== GOAL OF THE EXERCISE ==
Would you repeat the whole listing exactly?

╭──

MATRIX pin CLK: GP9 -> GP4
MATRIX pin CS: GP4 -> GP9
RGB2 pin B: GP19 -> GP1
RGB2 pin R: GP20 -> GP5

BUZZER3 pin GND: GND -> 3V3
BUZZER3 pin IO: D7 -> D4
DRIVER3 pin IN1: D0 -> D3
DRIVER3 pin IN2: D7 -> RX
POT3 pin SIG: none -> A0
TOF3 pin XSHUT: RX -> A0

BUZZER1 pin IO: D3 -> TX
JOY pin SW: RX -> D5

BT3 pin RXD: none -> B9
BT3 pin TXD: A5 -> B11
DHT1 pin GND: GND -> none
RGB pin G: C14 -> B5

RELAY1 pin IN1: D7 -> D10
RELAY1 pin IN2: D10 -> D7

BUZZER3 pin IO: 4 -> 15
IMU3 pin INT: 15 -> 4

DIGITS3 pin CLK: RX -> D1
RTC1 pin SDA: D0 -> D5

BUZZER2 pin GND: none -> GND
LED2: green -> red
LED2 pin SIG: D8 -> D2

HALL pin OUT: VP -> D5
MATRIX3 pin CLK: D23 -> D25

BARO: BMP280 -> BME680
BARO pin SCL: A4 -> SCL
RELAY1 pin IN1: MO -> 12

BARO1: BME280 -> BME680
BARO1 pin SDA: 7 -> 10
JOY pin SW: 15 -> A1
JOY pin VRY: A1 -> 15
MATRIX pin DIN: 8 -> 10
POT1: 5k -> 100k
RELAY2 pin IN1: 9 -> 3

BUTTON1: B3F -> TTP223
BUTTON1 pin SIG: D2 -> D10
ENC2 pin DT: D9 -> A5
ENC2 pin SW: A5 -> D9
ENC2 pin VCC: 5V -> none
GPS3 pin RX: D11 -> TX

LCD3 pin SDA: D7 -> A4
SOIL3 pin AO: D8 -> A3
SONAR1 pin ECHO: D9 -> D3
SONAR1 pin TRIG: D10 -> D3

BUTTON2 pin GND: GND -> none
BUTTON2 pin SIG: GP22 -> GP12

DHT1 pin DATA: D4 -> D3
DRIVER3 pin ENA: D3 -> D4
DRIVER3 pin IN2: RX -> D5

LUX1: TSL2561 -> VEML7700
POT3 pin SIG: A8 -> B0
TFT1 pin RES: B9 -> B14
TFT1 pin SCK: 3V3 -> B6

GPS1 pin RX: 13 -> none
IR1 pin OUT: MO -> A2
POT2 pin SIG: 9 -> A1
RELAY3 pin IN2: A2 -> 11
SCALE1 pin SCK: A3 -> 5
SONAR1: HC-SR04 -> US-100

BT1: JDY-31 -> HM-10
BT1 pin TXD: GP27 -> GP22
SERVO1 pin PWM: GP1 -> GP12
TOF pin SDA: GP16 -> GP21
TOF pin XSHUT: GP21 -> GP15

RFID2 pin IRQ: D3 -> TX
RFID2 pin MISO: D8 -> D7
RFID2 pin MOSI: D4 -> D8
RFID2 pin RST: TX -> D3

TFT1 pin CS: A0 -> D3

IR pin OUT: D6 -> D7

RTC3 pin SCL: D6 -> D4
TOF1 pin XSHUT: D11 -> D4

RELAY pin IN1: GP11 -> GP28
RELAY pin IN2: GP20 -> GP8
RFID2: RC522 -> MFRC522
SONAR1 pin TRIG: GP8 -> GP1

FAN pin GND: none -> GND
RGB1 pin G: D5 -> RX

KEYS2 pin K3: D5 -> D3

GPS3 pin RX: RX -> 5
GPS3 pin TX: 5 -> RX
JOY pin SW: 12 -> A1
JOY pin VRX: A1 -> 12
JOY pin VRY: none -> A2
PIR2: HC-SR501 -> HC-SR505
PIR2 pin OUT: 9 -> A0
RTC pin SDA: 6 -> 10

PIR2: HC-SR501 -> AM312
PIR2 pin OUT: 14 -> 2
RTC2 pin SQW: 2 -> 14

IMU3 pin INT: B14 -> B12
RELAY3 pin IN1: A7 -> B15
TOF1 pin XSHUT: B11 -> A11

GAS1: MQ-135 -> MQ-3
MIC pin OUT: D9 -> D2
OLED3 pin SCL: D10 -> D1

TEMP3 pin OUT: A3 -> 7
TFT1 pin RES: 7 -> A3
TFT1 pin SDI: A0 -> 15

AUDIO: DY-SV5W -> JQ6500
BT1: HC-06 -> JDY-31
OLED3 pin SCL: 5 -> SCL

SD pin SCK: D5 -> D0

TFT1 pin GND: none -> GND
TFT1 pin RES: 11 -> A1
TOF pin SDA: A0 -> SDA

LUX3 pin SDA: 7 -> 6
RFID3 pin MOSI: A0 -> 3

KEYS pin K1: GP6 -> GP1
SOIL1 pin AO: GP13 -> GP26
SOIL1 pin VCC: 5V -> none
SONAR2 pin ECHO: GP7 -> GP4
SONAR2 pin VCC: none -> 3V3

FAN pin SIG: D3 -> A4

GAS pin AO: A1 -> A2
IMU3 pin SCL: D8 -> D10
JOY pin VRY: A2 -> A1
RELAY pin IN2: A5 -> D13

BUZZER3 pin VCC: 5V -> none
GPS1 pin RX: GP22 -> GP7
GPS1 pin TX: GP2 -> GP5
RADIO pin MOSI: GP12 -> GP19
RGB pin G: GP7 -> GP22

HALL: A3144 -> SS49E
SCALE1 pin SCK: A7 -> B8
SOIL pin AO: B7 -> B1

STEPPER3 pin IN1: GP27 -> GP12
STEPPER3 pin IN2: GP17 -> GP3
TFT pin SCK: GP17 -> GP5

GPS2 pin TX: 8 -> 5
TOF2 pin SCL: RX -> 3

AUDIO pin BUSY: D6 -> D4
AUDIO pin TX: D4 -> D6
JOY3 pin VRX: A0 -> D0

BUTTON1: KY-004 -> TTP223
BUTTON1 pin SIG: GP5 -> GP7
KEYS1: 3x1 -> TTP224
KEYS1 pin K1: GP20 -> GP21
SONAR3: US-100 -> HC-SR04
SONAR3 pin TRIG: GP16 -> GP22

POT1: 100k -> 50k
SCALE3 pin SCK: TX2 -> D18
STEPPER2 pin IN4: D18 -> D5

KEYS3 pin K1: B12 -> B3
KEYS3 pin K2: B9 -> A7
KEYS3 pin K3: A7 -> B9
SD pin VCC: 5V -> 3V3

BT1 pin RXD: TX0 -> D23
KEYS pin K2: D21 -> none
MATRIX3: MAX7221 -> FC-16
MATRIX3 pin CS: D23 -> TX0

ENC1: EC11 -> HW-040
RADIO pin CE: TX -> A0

╰──

== SOLUTION BELOW ==
MATRIX pin CLK: GP9 -> GP4
MATRIX pin CS: GP4 -> GP9
RGB2 pin B: GP19 -> GP1
RGB2 pin R: GP20 -> GP5

BUZZER3 pin GND: GND -> 3V3
BUZZER3 pin IO: D7 -> D4
DRIVER3 pin IN1: D0 -> D3
DRIVER3 pin IN2: D7 -> RX
POT3 pin SIG: none -> A0
TOF3 pin XSHUT: RX -> A0

BUZZER1 pin IO: D3 -> TX
JOY pin SW: RX -> D5

BT3 pin RXD: none -> B9
BT3 pin TXD: A5 -> B11
DHT1 pin GND: GND -> none
RGB pin G: C14 -> B5

RELAY1 pin IN1: D7 -> D10
RELAY1 pin IN2: D10 -> D7

BUZZER3 pin IO: 4 -> 15
IMU3 pin INT: 15 -> 4

DIGITS3 pin CLK: RX -> D1
RTC1 pin SDA: D0 -> D5

BUZZER2 pin GND: none -> GND
LED2: green -> red
LED2 pin SIG: D8 -> D2

HALL pin OUT: VP -> D5
MATRIX3 pin CLK: D23 -> D25

BARO: BMP280 -> BME680
BARO pin SCL: A4 -> SCL
RELAY1 pin IN1: MO -> 12

BARO1: BME280 -> BME680
BARO1 pin SDA: 7 -> 10
JOY pin SW: 15 -> A1
JOY pin VRY: A1 -> 15
MATRIX pin DIN: 8 -> 10
POT1: 5k -> 100k
RELAY2 pin IN1: 9 -> 3

BUTTON1: B3F -> TTP223
BUTTON1 pin SIG: D2 -> D10
ENC2 pin DT: D9 -> A5
ENC2 pin SW: A5 -> D9
ENC2 pin VCC: 5V -> none
GPS3 pin RX: D11 -> TX

LCD3 pin SDA: D7 -> A4
SOIL3 pin AO: D8 -> A3
SONAR1 pin ECHO: D9 -> D3
SONAR1 pin TRIG: D10 -> D3

BUTTON2 pin GND: GND -> none
BUTTON2 pin SIG: GP22 -> GP12

DHT1 pin DATA: D4 -> D3
DRIVER3 pin ENA: D3 -> D4
DRIVER3 pin IN2: RX -> D5

LUX1: TSL2561 -> VEML7700
POT3 pin SIG: A8 -> B0
TFT1 pin RES: B9 -> B14
TFT1 pin SCK: 3V3 -> B6

GPS1 pin RX: 13 -> none
IR1 pin OUT: MO -> A2
POT2 pin SIG: 9 -> A1
RELAY3 pin IN2: A2 -> 11
SCALE1 pin SCK: A3 -> 5
SONAR1: HC-SR04 -> US-100

BT1: JDY-31 -> HM-10
BT1 pin TXD: GP27 -> GP22
SERVO1 pin PWM: GP1 -> GP12
TOF pin SDA: GP16 -> GP21
TOF pin XSHUT: GP21 -> GP15

RFID2 pin IRQ: D3 -> TX
RFID2 pin MISO: D8 -> D7
RFID2 pin MOSI: D4 -> D8
RFID2 pin RST: TX -> D3

TFT1 pin CS: A0 -> D3

IR pin OUT: D6 -> D7

RTC3 pin SCL: D6 -> D4
TOF1 pin XSHUT: D11 -> D4

RELAY pin IN1: GP11 -> GP28
RELAY pin IN2: GP20 -> GP8
RFID2: RC522 -> MFRC522
SONAR1 pin TRIG: GP8 -> GP1

FAN pin GND: none -> GND
RGB1 pin G: D5 -> RX

KEYS2 pin K3: D5 -> D3

GPS3 pin RX: RX -> 5
GPS3 pin TX: 5 -> RX
JOY pin SW: 12 -> A1
JOY pin VRX: A1 -> 12
JOY pin VRY: none -> A2
PIR2: HC-SR501 -> HC-SR505
PIR2 pin OUT: 9 -> A0
RTC pin SDA: 6 -> 10

PIR2: HC-SR501 -> AM312
PIR2 pin OUT: 14 -> 2
RTC2 pin SQW: 2 -> 14

IMU3 pin INT: B14 -> B12
RELAY3 pin IN1: A7 -> B15
TOF1 pin XSHUT: B11 -> A11

GAS1: MQ-135 -> MQ-3
MIC pin OUT: D9 -> D2
OLED3 pin SCL: D10 -> D1

TEMP3 pin OUT: A3 -> 7
TFT1 pin RES: 7 -> A3
TFT1 pin SDI: A0 -> 15

AUDIO: DY-SV5W -> JQ6500
BT1: HC-06 -> JDY-31
OLED3 pin SCL: 5 -> SCL

SD pin SCK: D5 -> D0

TFT1 pin GND: none -> GND
TFT1 pin RES: 11 -> A1
TOF pin SDA: A0 -> SDA

LUX3 pin SDA: 7 -> 6
RFID3 pin MOSI: A0 -> 3

KEYS pin K1: GP6 -> GP1
SOIL1 pin AO: GP13 -> GP26
SOIL1 pin VCC: 5V -> none
SONAR2 pin ECHO: GP7 -> GP4
SONAR2 pin VCC: none -> 3V3

FAN pin SIG: D3 -> A4

GAS pin AO: A1 -> A2
IMU3 pin SCL: D8 -> D10
JOY pin VRY: A2 -> A1
RELAY pin IN2: A5 -> D13

BUZZER3 pin VCC: 5V -> none
GPS1 pin RX: GP22 -> GP7
GPS1 pin TX: GP2 -> GP5
RADIO pin MOSI: GP12 -> GP19
RGB pin G: GP7 -> GP22

HALL: A3144 -> SS49E
SCALE1 pin SCK: A7 -> B8
SOIL pin AO: B7 -> B1

STEPPER3 pin IN1: GP27 -> GP12
STEPPER3 pin IN2: GP17 -> GP3
TFT pin SCK: GP17 -> GP5

GPS2 pin TX: 8 -> 5
TOF2 pin SCL: RX -> 3

AUDIO pin BUSY: D6 -> D4
AUDIO pin TX: D4 -> D6
JOY3 pin VRX: A0 -> D0

BUTTON1: KY-004 -> TTP223
BUTTON1 pin SIG: GP5 -> GP7
KEYS1: 3x1 -> TTP224
KEYS1 pin K1: GP20 -> GP21
SONAR3: US-100 -> HC-SR04
SONAR3 pin TRIG: GP16 -> GP22

POT1: 100k -> 50k
SCALE3 pin SCK: TX2 -> D18
STEPPER2 pin IN4: D18 -> D5

KEYS3 pin K1: B12 -> B3
KEYS3 pin K2: B9 -> A7
KEYS3 pin K3: A7 -> B9
SD pin VCC: 5V -> 3V3

BT1 pin RXD: TX0 -> D23
KEYS pin K2: D21 -> none
MATRIX3: MAX7221 -> FC-16
MATRIX3 pin CS: D23 -> TX0

ENC1: EC11 -> HW-040
RADIO pin CE: TX -> A0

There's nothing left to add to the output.